Dataset records -

□ □ □ □

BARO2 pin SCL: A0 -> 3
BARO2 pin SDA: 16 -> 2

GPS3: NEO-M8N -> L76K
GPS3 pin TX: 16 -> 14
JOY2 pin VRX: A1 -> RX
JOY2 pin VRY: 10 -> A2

□ □ □ □

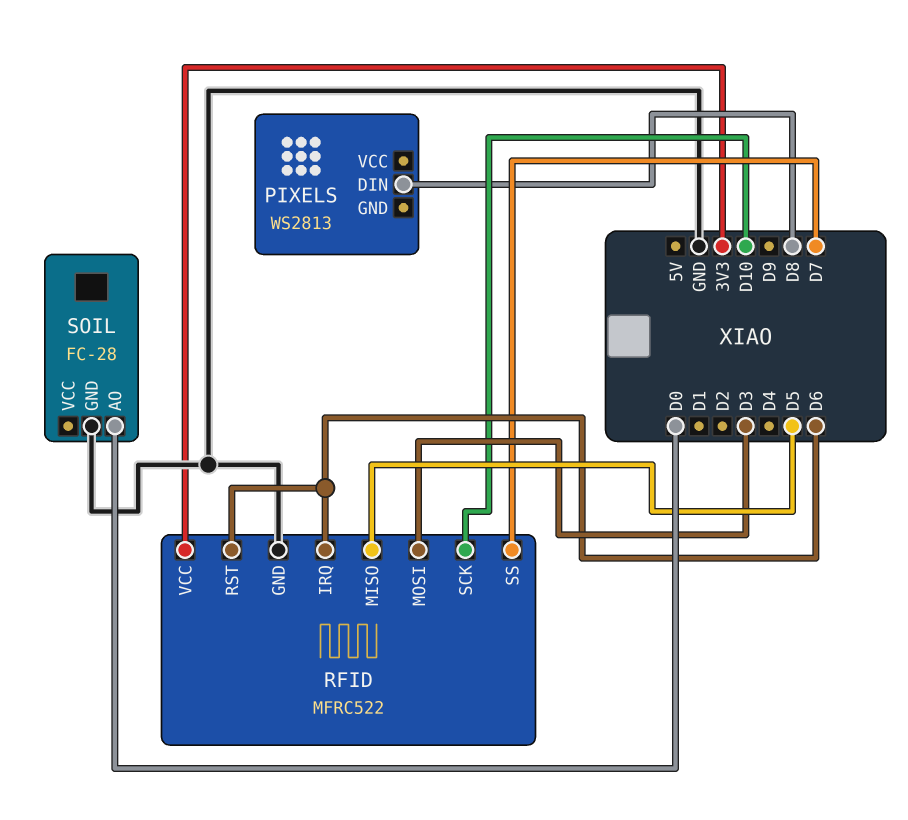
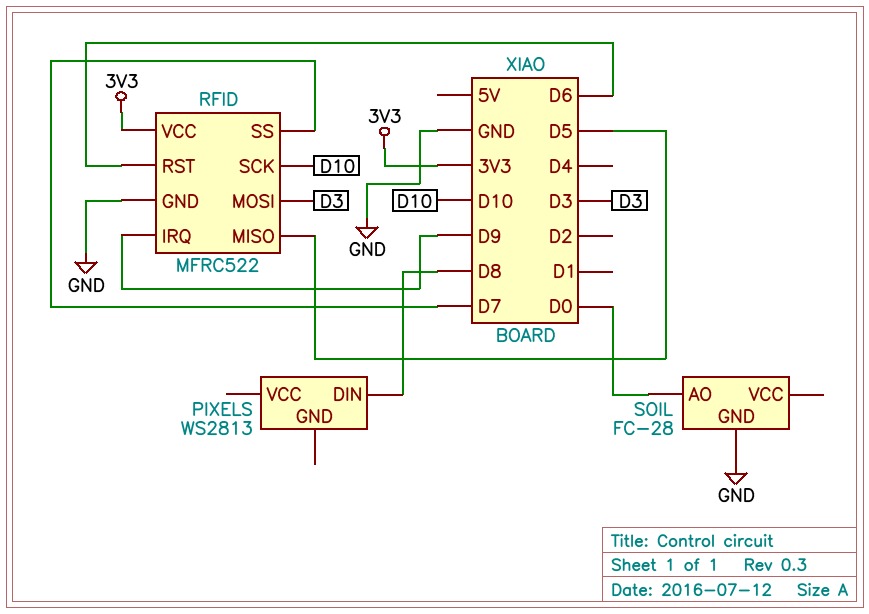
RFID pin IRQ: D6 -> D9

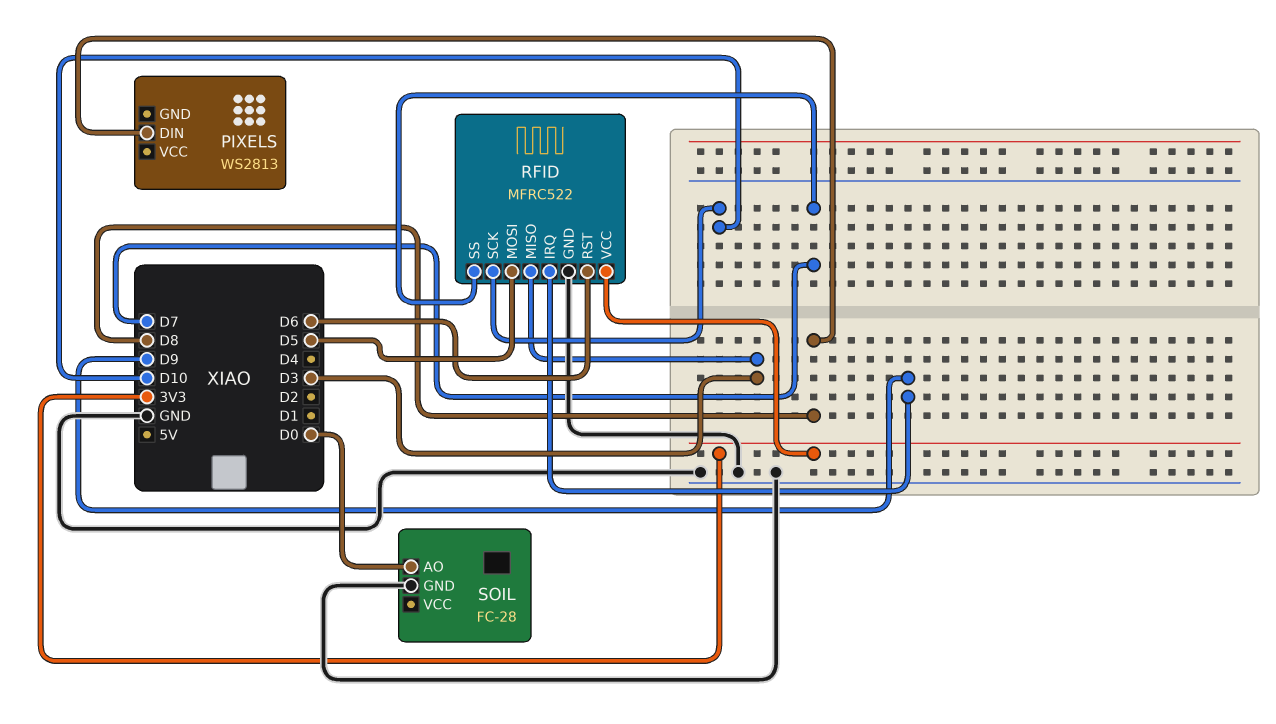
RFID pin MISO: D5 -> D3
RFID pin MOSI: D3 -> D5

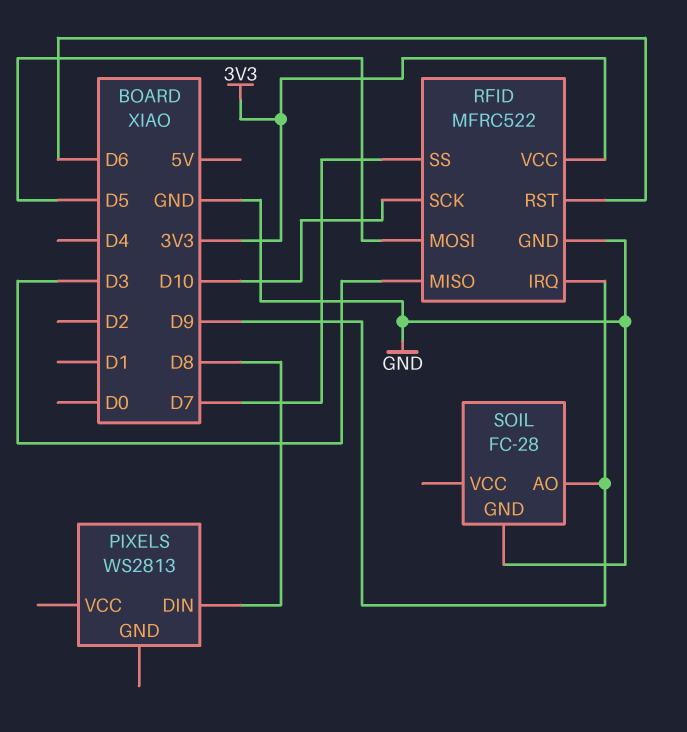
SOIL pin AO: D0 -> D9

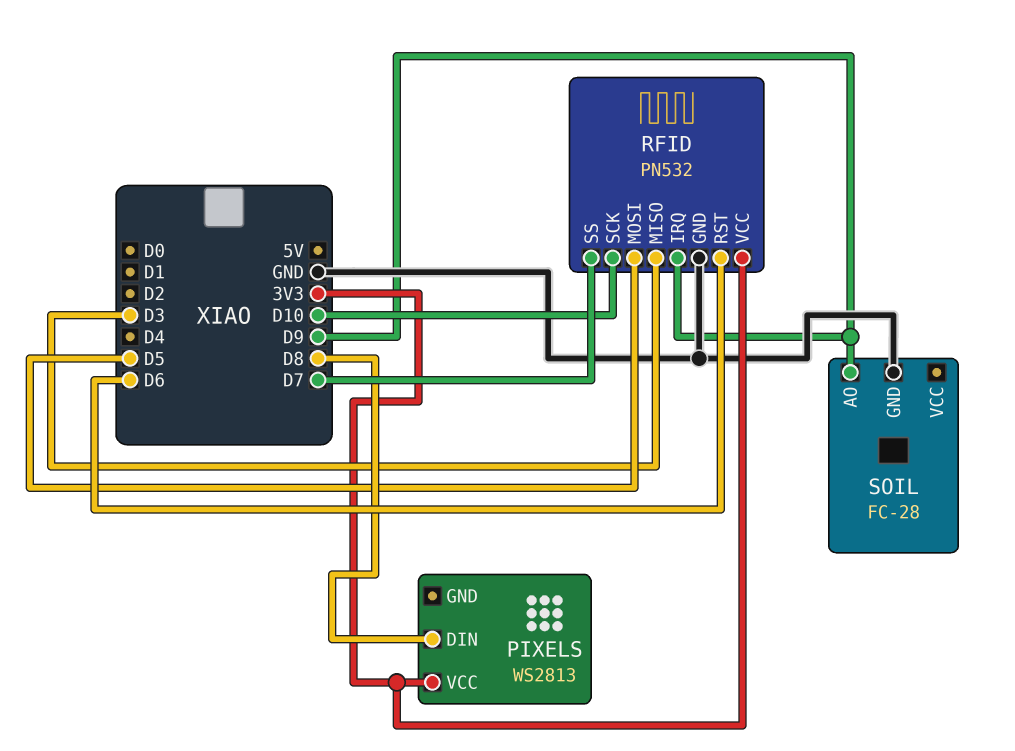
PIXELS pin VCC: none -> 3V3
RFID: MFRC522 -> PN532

□ □ □ □

Task to carry out - Your answer is the exact run of lines above from the one with "RFID pin MOSI: D3 -> D5" through the one with "RFID: MFRC522 -> PN532", both ends included, minus any picture.

Response to this task -
RFID pin MOSI: D3 -> D5

SOIL pin AO: D0 -> D9

PIXELS pin VCC: none -> 3V3
RFID: MFRC522 -> PN532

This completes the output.